Stored data
=== Begin Enclosure ===

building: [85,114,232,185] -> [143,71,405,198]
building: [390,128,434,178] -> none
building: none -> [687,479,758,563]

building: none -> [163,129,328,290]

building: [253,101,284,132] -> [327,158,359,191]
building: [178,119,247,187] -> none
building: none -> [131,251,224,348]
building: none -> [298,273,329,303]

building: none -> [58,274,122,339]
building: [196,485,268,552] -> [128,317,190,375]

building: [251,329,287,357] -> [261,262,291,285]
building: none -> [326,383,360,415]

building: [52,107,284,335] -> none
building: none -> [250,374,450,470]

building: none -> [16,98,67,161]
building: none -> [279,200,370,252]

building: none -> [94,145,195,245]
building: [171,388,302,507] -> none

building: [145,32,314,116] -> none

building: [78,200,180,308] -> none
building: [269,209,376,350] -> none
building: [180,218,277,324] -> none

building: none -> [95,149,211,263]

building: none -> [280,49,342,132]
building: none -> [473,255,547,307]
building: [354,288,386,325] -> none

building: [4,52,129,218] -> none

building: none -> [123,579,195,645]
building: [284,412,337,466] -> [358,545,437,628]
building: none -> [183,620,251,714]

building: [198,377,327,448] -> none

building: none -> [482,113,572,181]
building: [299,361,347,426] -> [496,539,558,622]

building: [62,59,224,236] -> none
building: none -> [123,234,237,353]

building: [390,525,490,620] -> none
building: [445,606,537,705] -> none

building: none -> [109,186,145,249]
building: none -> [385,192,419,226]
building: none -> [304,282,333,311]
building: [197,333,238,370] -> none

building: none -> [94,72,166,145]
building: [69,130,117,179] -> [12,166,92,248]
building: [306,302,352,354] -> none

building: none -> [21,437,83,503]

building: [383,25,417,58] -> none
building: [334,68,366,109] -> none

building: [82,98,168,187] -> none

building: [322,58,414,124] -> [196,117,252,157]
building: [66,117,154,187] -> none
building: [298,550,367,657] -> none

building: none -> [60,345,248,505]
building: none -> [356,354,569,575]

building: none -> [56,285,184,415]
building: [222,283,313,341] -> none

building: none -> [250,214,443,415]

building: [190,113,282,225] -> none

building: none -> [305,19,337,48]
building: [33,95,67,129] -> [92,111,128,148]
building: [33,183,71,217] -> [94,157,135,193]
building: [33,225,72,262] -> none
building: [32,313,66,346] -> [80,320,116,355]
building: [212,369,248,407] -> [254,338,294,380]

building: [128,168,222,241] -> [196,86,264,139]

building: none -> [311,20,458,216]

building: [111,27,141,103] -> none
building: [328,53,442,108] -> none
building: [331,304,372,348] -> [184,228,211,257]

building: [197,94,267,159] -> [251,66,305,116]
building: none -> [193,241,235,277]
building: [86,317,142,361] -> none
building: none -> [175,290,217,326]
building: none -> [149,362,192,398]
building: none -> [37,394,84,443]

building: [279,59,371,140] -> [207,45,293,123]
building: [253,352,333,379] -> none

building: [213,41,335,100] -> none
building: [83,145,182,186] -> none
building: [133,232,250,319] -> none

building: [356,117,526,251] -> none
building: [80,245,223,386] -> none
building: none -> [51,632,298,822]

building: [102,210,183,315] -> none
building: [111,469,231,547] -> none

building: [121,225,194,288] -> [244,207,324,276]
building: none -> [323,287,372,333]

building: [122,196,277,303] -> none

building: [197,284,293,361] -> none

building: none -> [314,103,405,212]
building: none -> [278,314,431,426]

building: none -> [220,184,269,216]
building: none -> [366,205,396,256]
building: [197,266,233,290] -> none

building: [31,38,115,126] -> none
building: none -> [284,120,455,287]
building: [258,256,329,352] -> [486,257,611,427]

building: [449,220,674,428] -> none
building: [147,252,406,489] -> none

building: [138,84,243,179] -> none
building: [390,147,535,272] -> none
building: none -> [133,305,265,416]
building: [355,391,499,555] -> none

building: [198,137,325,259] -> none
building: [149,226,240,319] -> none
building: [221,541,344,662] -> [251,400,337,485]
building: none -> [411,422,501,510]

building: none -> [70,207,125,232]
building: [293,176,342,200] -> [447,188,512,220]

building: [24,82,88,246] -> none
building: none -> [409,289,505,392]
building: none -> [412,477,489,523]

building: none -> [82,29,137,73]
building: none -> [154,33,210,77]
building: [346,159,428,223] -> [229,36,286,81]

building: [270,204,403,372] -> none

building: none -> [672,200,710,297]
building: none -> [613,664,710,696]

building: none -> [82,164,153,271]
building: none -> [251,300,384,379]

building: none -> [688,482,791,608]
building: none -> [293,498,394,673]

=== End Enclosure ===

What you will do
In the listing above, the lines from the one containing "building: none -> [412,477,489,523]" through the one containing "building: none -> [613,664,710,696]" must be set down exactly, with no other lines.

Task solution
building: none -> [412,477,489,523]

building: none -> [82,29,137,73]
building: none -> [154,33,210,77]
building: [346,159,428,223] -> [229,36,286,81]

building: [270,204,403,372] -> none

building: none -> [672,200,710,297]
building: none -> [613,664,710,696]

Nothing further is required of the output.